(Before and after images)
====
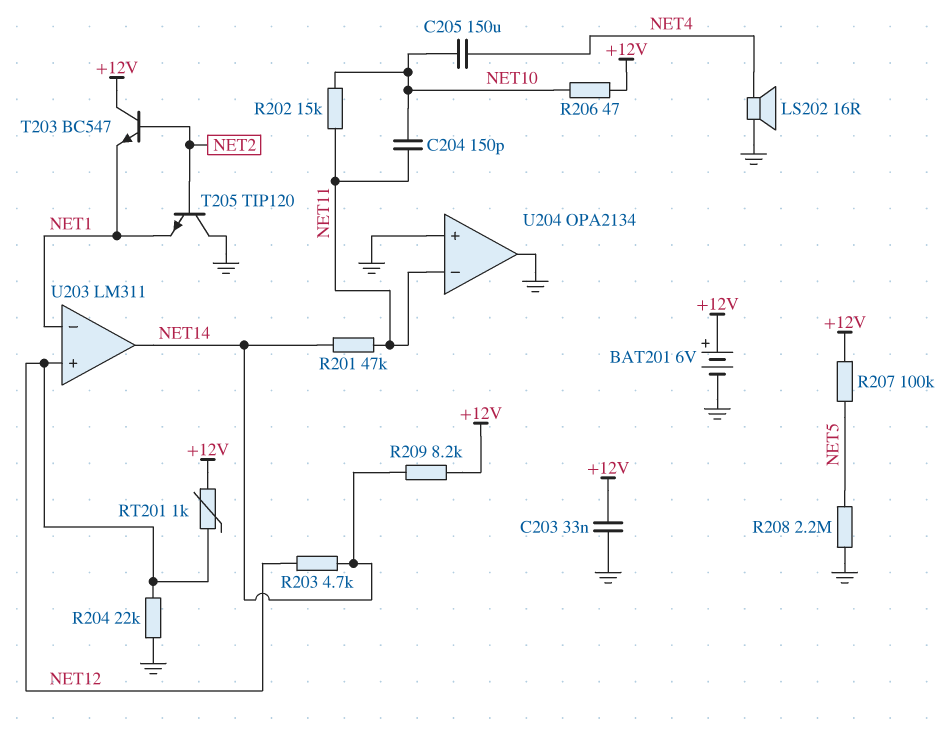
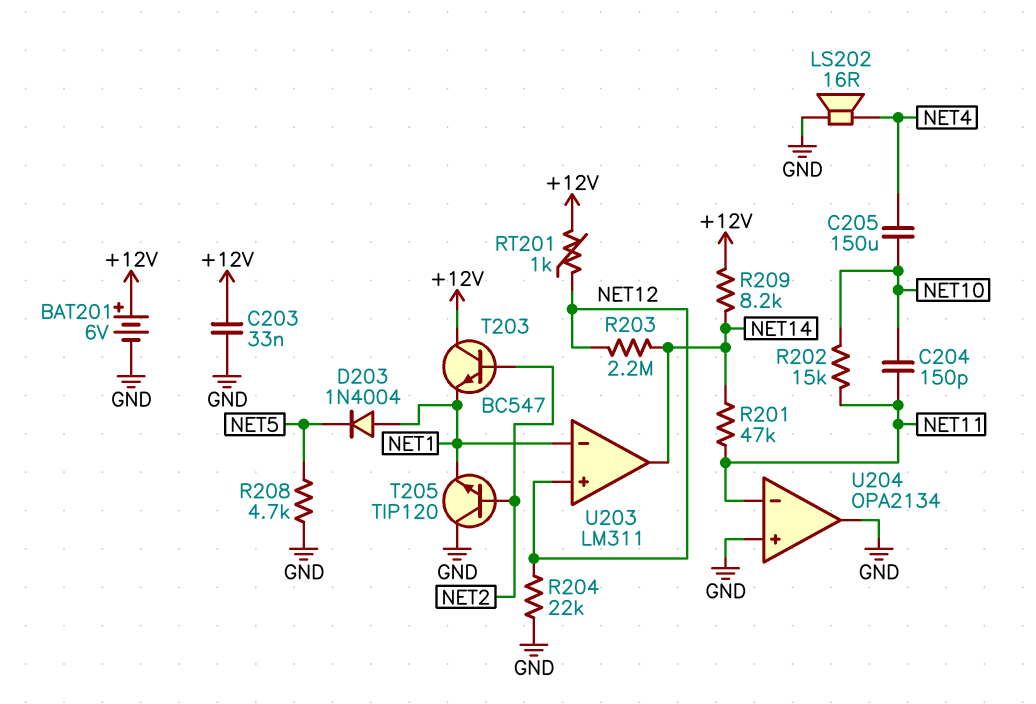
D203: none -> diode 1N4004 (A NET1, K NET5)
R203: 4.7k (NET12, NET14) -> 2.2M (NET12, NET14)
R206: 47 (+12V, NET10) -> none
R207: 100k (+12V, NET5) -> none
R208: 2.2M (GND, NET5) -> 4.7k (GND, NET5)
====
[Your task]
Your answer should be every line above, written out exactly, with no pictures.

[Reply to the exercise]
D203: none -> diode 1N4004 (A NET1, K NET5)
R203: 4.7k (NET12, NET14) -> 2.2M (NET12, NET14)
R206: 47 (+12V, NET10) -> none
R207: 100k (+12V, NET5) -> none
R208: 2.2M (GND, NET5) -> 4.7k (GND, NET5)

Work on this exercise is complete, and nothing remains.